Coordinate change listings:

※ ※ ※

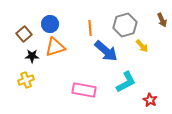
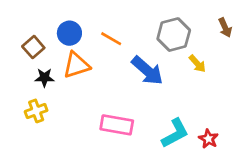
orange line: (90, 28) -> (111, 39), moved, turned -56
cyan L-shape: (126, 82) -> (175, 133), moved

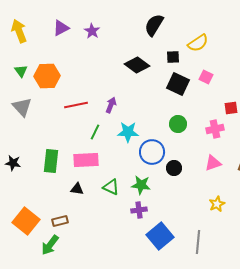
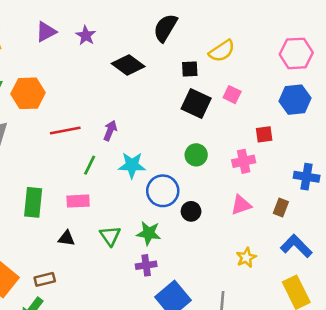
black diamond: (137, 65) -> (128, 65), moved
pink rectangle: (86, 160) -> (78, 201), size x0.7
green triangle: (111, 187) -> (110, 236), turned 30

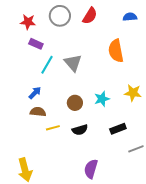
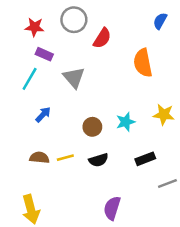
red semicircle: (90, 16) -> (102, 38), moved
blue semicircle: (130, 17) -> (160, 21), turned -56
gray triangle: (73, 63) -> (74, 78), moved
cyan line: (47, 65) -> (30, 79), moved
brown semicircle: (38, 112) -> (39, 158), moved

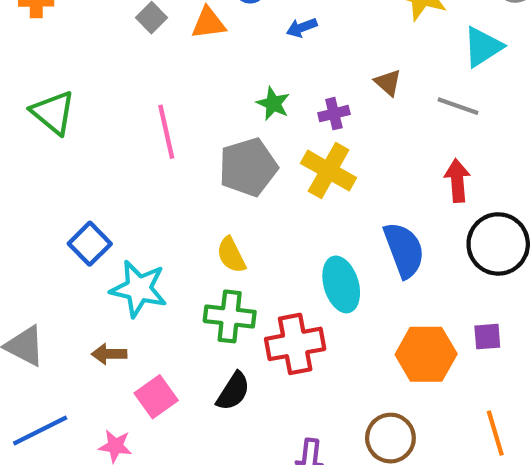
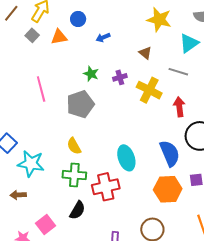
brown triangle: (388, 83) -> (145, 53), moved
yellow cross: (329, 171) -> (149, 90), moved
blue semicircle: (404, 250) -> (170, 153), moved
pink square: (156, 397) -> (46, 225), moved

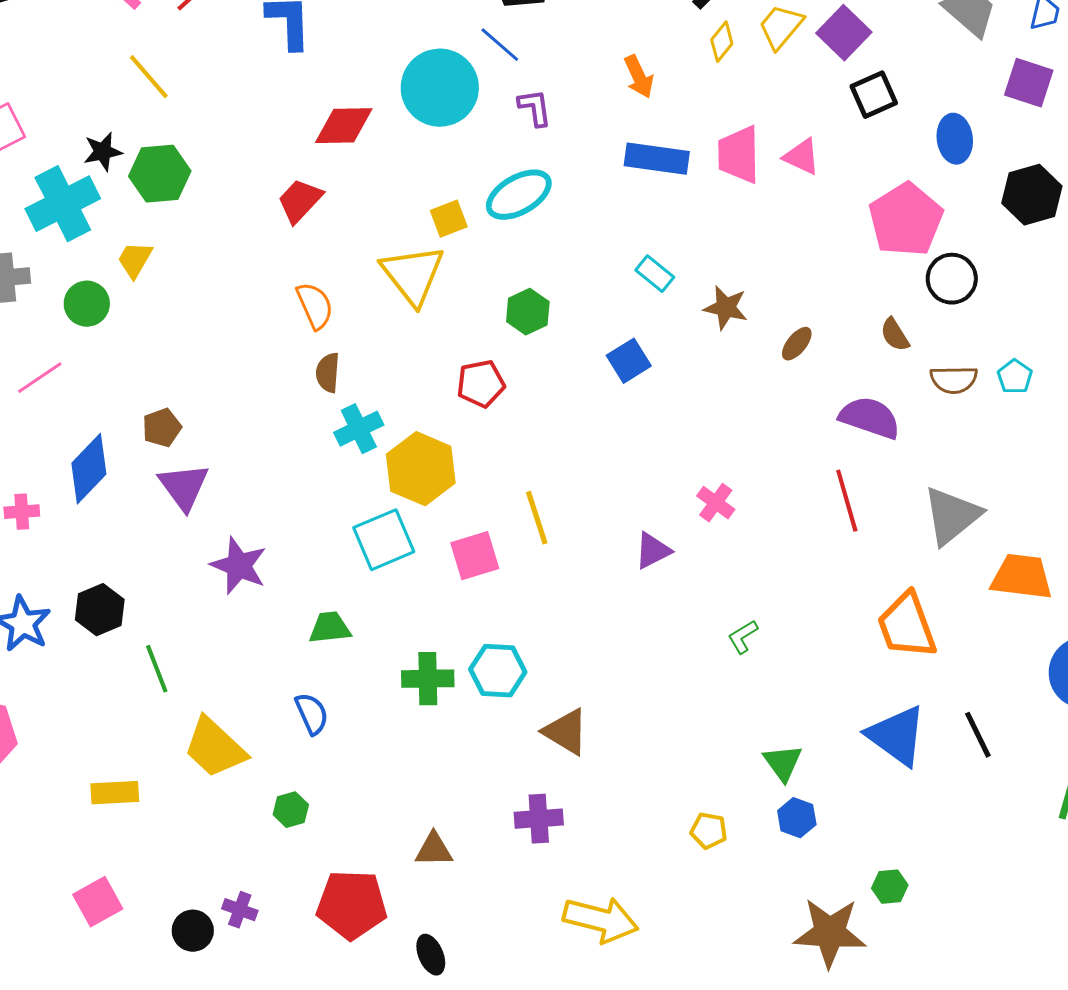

※ ※ ※

Try it:
In the copy, omit the pictures and give every line of the data exactly.

Answer box:
orange line: (90, 28) -> (111, 39), moved, turned -56
cyan L-shape: (126, 82) -> (175, 133), moved

black diamond: (137, 65) -> (128, 65), moved
pink rectangle: (86, 160) -> (78, 201), size x0.7
green triangle: (111, 187) -> (110, 236), turned 30

red semicircle: (90, 16) -> (102, 38), moved
blue semicircle: (130, 17) -> (160, 21), turned -56
gray triangle: (73, 63) -> (74, 78), moved
cyan line: (47, 65) -> (30, 79), moved
brown semicircle: (38, 112) -> (39, 158), moved

brown triangle: (388, 83) -> (145, 53), moved
yellow cross: (329, 171) -> (149, 90), moved
blue semicircle: (404, 250) -> (170, 153), moved
pink square: (156, 397) -> (46, 225), moved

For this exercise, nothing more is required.